TO-DO ITEM: From the records below, copy out exactly the lines from the one containing "brown 1x1 brick" to the one containing "brown 1x4 plate", both included. Add nothing else.

EXTRACTED ENTRIES START

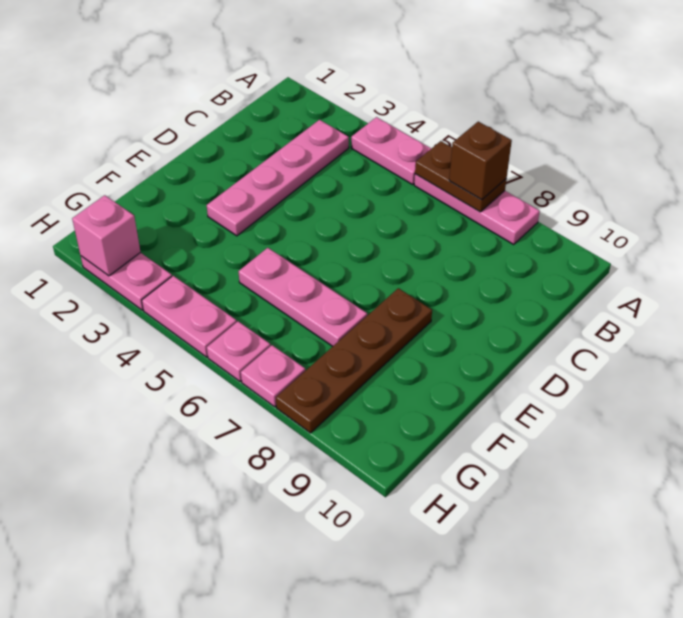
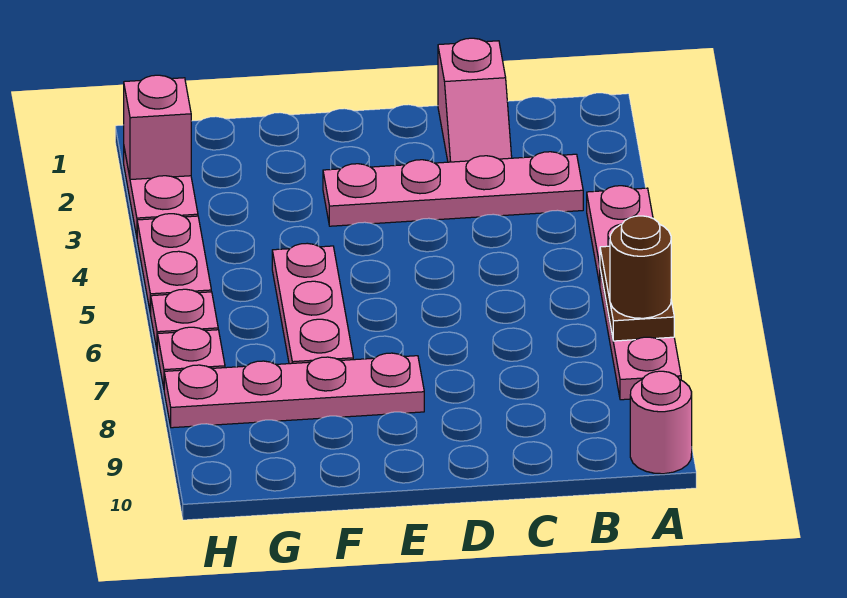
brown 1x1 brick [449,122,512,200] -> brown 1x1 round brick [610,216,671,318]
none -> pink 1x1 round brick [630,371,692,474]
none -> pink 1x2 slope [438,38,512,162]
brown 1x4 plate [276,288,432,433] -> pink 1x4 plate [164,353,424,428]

EXTRACTED ENTRIES END
EXTRACTED ENTRIES START

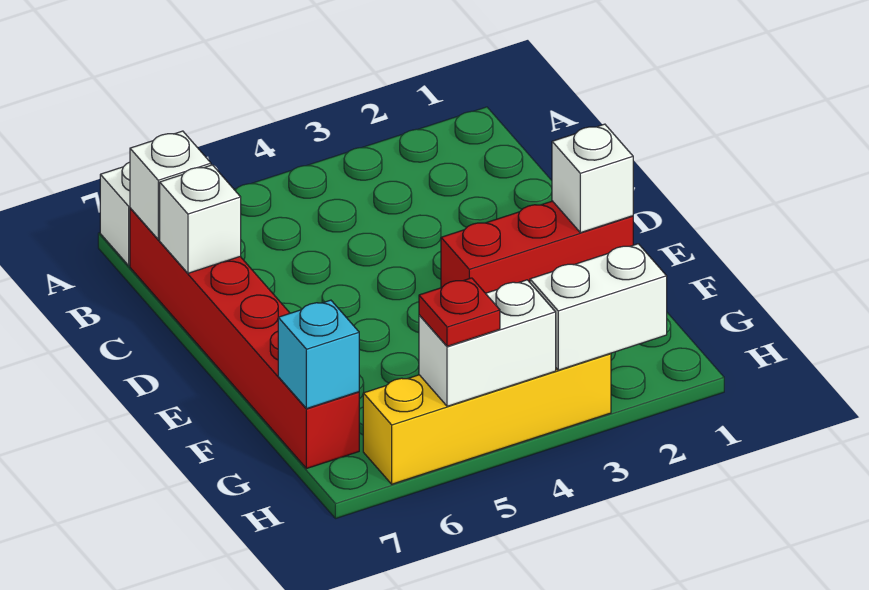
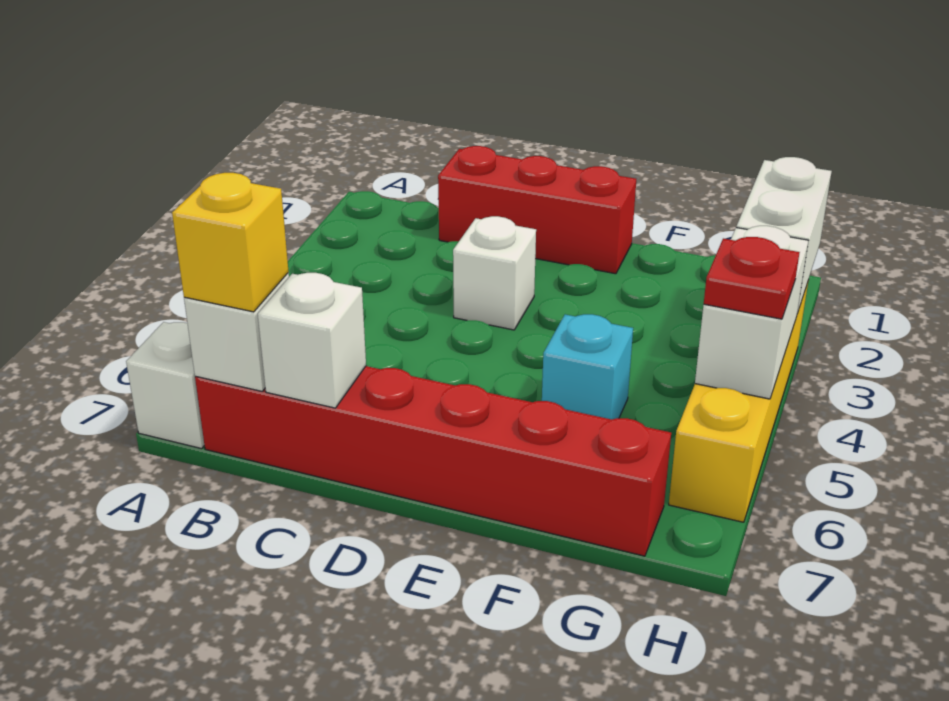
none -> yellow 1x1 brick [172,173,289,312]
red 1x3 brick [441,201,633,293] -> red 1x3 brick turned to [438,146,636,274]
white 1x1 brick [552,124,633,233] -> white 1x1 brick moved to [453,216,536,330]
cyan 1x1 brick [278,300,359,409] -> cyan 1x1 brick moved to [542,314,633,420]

EXTRACTED ENTRIES END

ANSWER TO THIS EXERCISE:
brown 1x1 brick [449,122,512,200] -> brown 1x1 round brick [610,216,671,318]
none -> pink 1x1 round brick [630,371,692,474]
none -> pink 1x2 slope [438,38,512,162]
brown 1x4 plate [276,288,432,433] -> pink 1x4 plate [164,353,424,428]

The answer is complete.